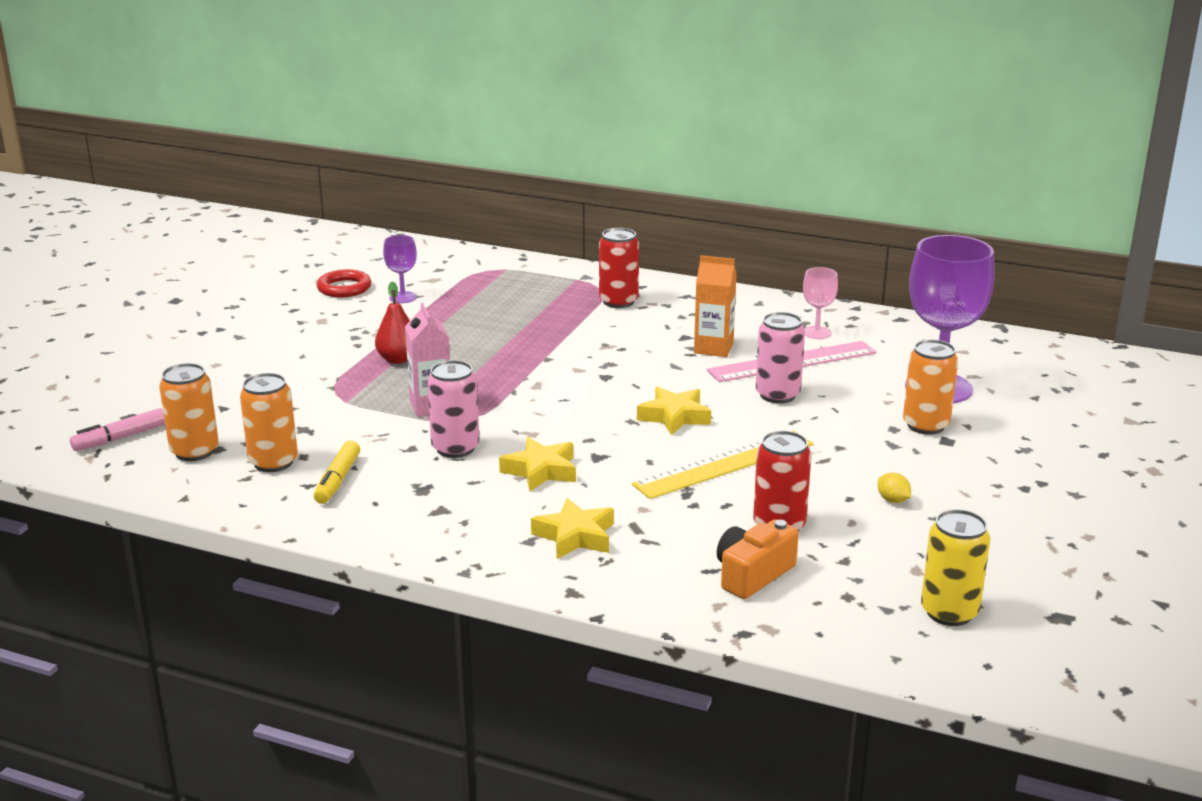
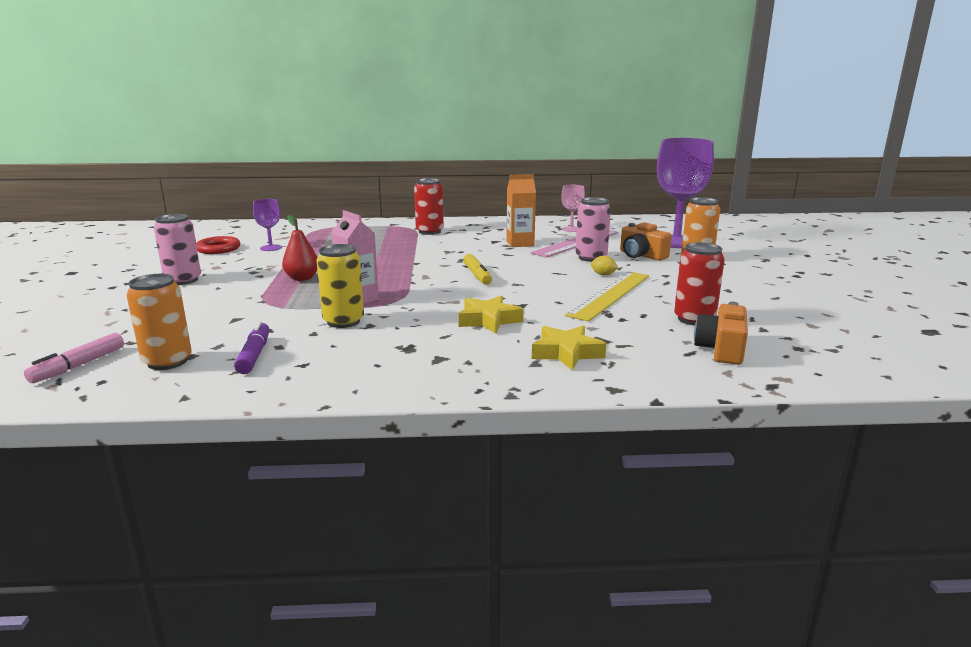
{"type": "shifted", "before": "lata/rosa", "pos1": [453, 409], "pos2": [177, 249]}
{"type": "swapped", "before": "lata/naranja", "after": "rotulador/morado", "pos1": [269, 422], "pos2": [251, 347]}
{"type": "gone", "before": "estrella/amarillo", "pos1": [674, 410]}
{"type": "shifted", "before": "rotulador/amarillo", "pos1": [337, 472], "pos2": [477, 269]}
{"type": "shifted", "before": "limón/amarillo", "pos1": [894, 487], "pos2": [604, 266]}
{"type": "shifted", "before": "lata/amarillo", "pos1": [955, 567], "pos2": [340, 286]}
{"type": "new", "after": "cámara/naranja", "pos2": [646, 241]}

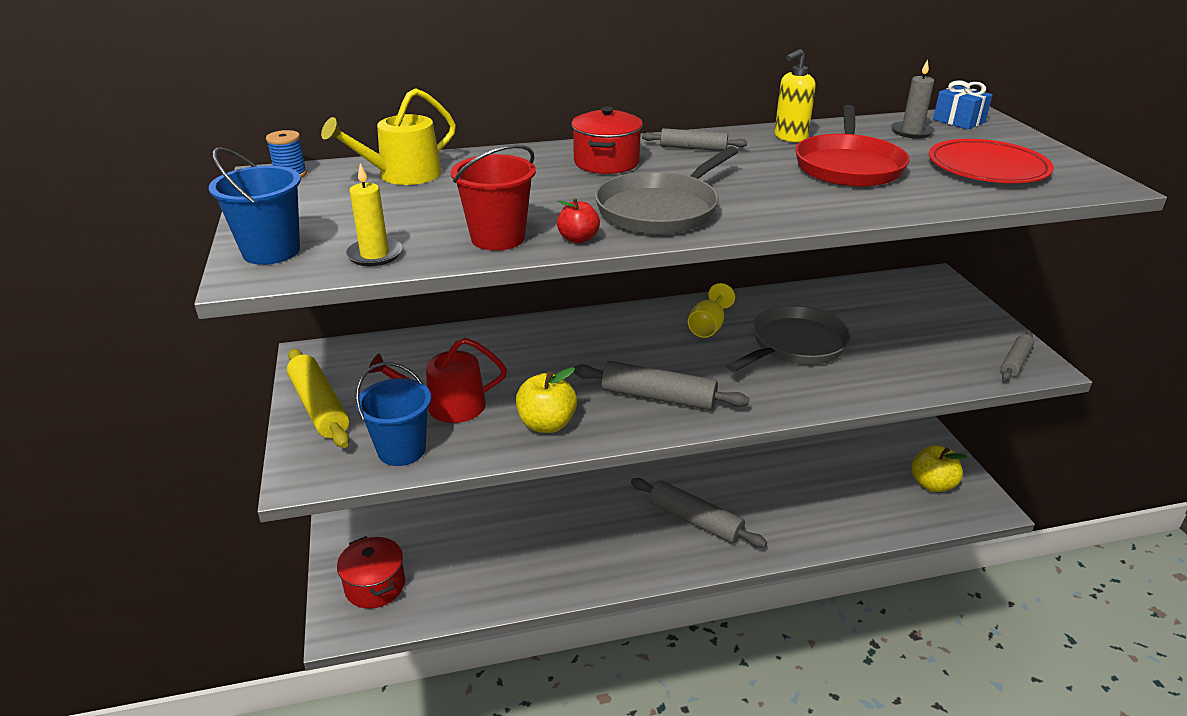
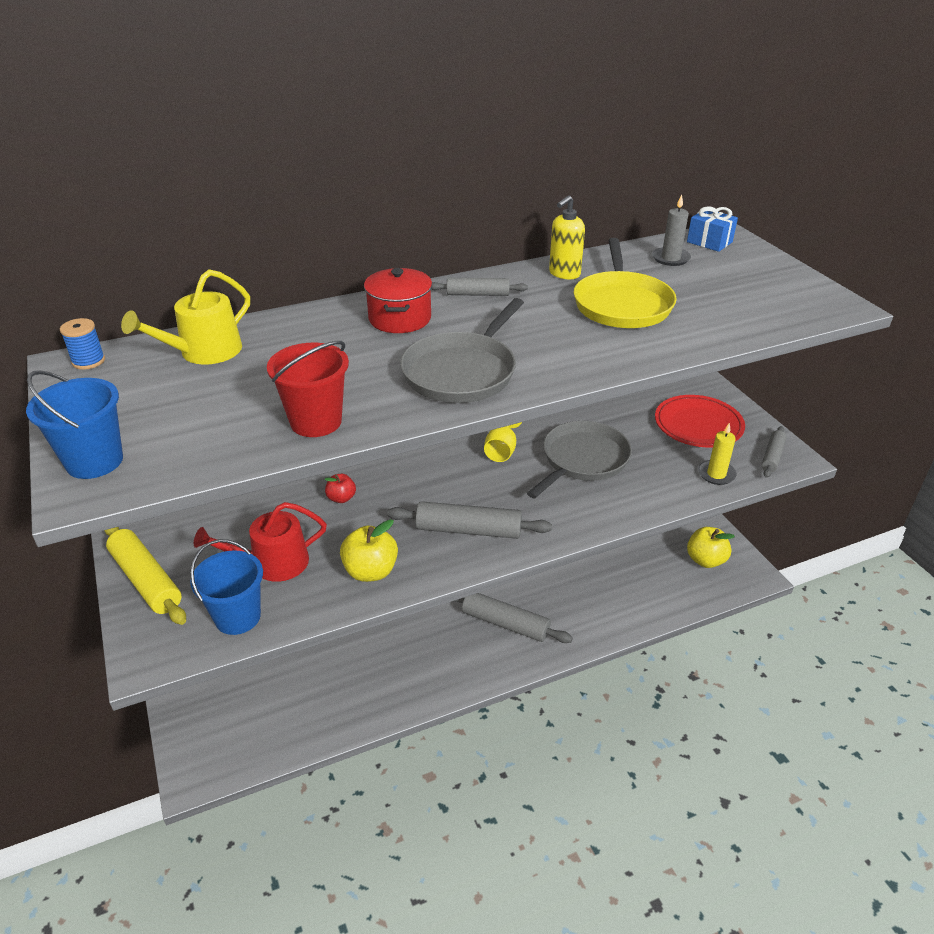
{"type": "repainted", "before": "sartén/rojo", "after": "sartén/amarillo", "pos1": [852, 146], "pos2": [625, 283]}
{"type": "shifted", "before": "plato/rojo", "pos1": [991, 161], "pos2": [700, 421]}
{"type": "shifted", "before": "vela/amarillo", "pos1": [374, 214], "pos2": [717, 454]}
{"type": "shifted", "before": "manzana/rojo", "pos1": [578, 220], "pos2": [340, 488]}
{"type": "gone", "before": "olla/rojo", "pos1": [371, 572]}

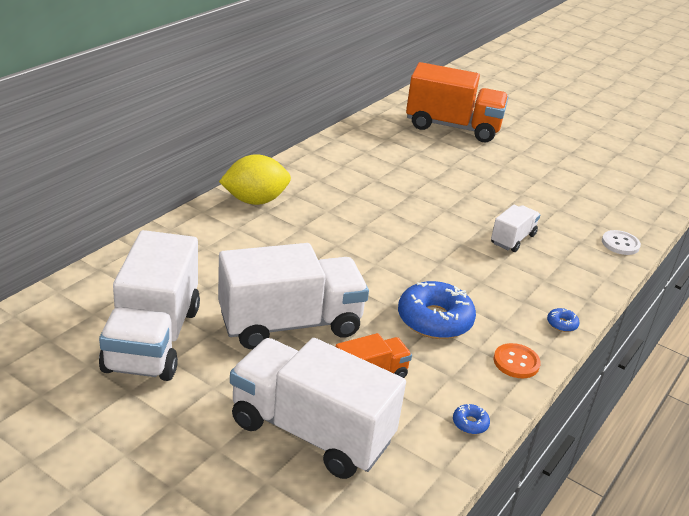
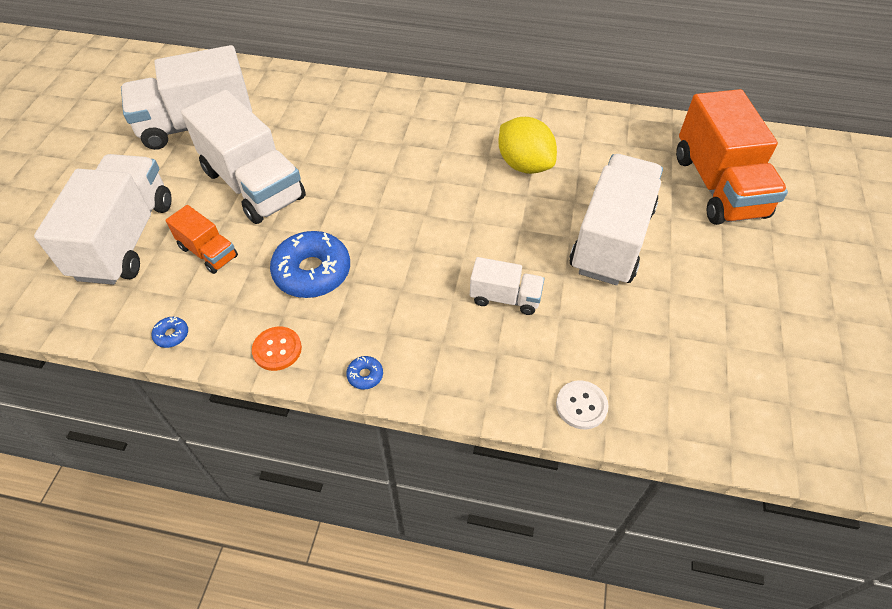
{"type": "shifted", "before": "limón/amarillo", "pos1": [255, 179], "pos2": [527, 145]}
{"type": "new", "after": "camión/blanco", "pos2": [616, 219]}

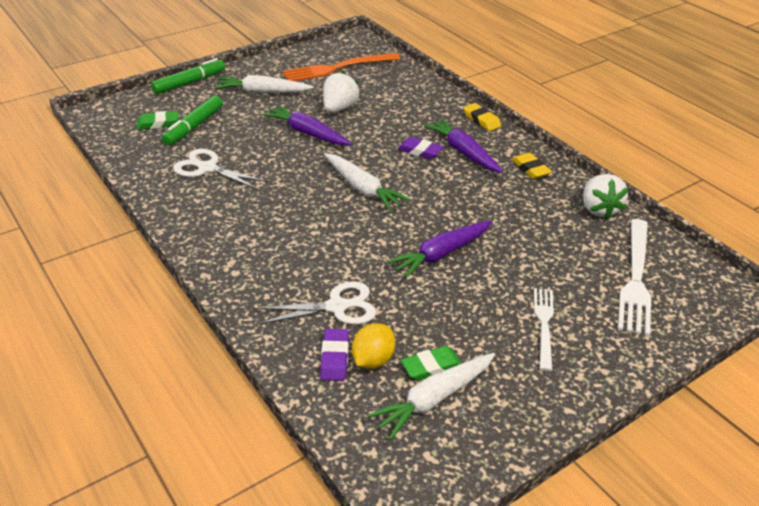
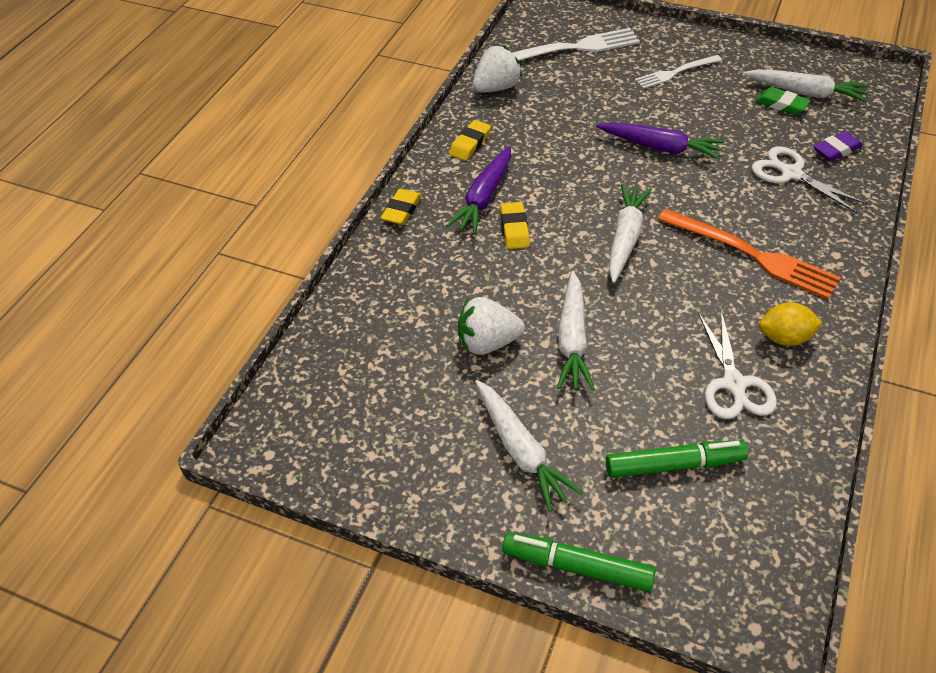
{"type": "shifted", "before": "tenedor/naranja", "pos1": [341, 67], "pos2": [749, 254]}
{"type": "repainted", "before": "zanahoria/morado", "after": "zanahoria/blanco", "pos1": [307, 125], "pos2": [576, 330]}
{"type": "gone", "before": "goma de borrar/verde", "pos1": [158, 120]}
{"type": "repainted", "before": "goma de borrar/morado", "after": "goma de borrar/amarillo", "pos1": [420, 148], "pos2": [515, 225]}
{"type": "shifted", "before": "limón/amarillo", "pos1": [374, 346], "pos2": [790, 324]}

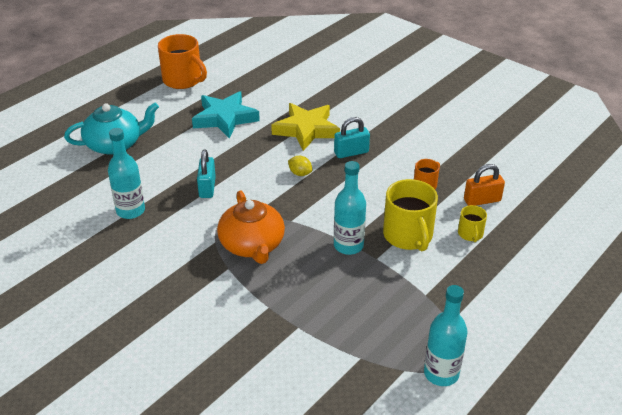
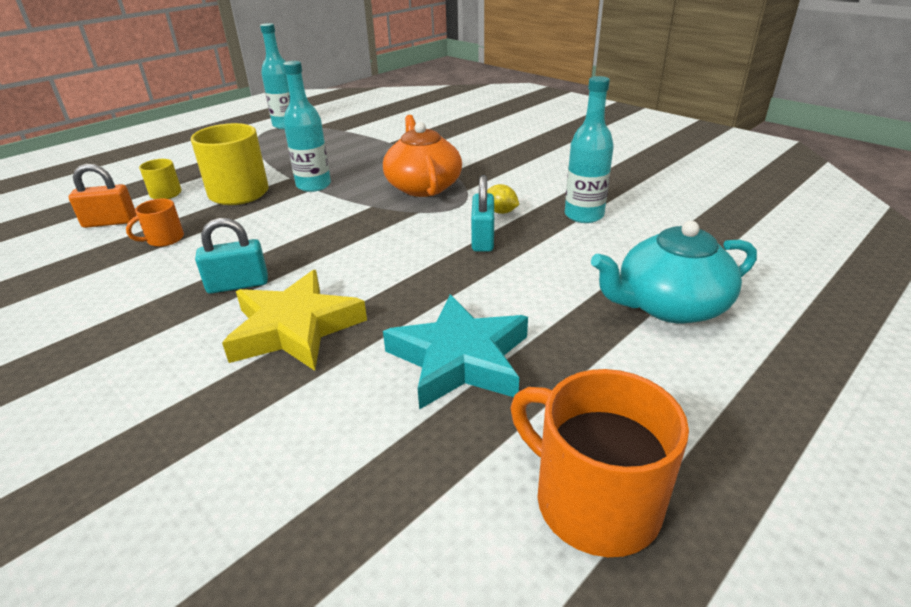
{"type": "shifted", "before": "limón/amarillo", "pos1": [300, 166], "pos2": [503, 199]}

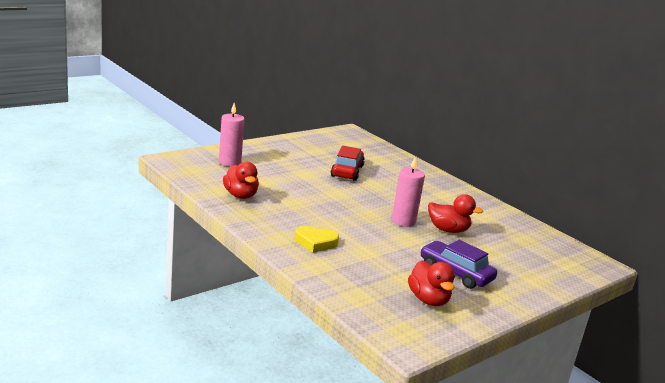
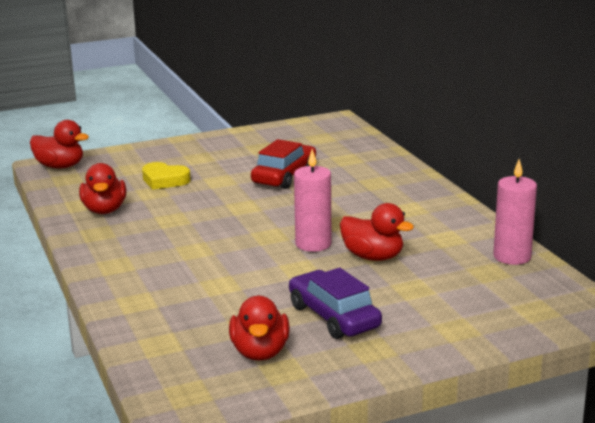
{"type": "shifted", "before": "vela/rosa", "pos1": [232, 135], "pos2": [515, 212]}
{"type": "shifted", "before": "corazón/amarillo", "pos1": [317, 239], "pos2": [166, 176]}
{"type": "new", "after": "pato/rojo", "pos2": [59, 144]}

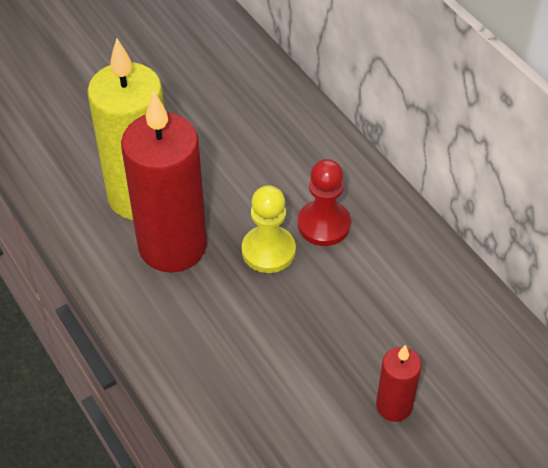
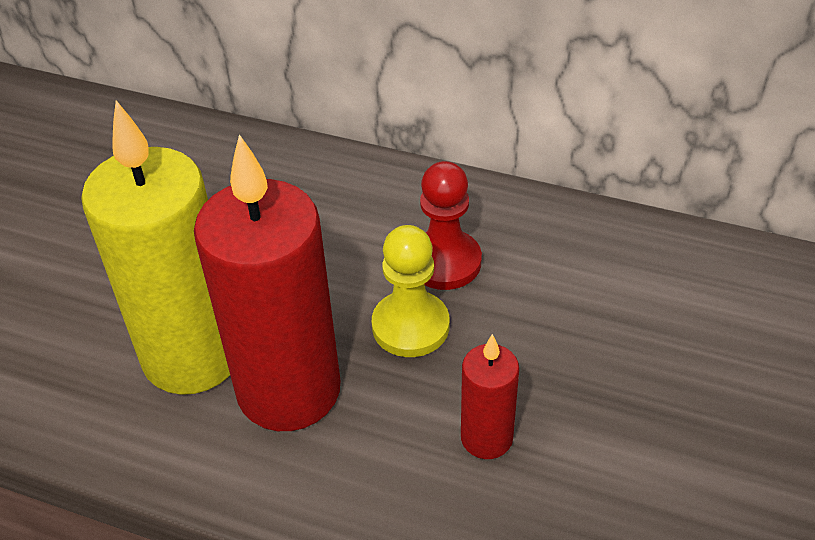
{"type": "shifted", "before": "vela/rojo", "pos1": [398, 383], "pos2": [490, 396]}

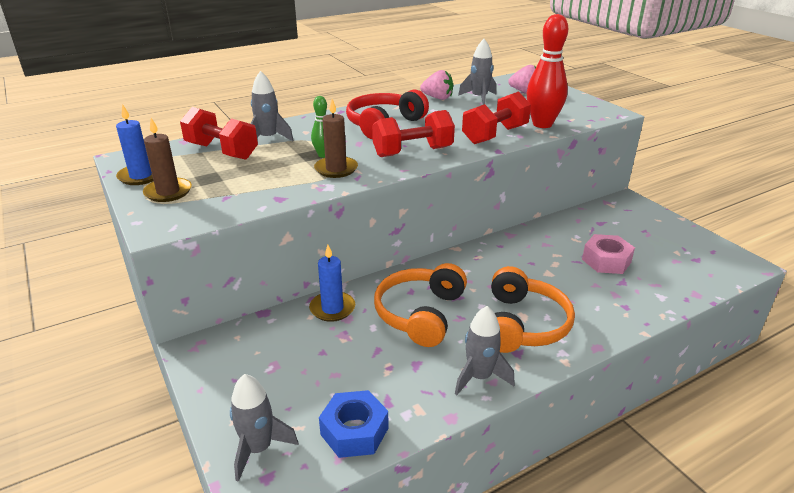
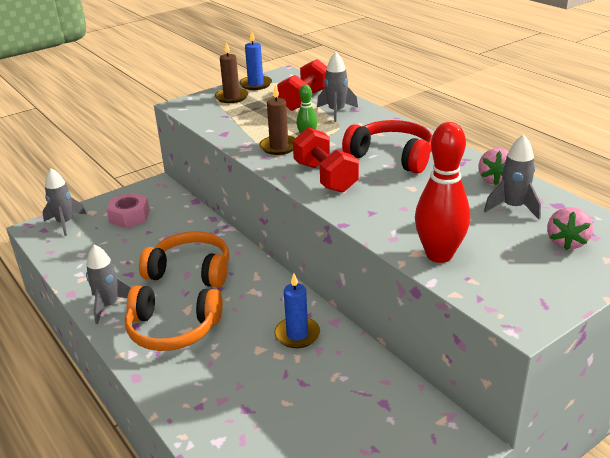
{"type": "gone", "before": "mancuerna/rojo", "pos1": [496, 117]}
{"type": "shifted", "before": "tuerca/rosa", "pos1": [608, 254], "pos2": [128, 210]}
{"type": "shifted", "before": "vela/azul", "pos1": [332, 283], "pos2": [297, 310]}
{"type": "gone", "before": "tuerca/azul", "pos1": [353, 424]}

****

● Required work: Would you report every line of the entries above containing the word "rotulador"?

● Task response:
{"type": "swapped", "before": "lata/naranja", "after": "rotulador/morado", "pos1": [269, 422], "pos2": [251, 347]}
{"type": "shifted", "before": "rotulador/amarillo", "pos1": [337, 472], "pos2": [477, 269]}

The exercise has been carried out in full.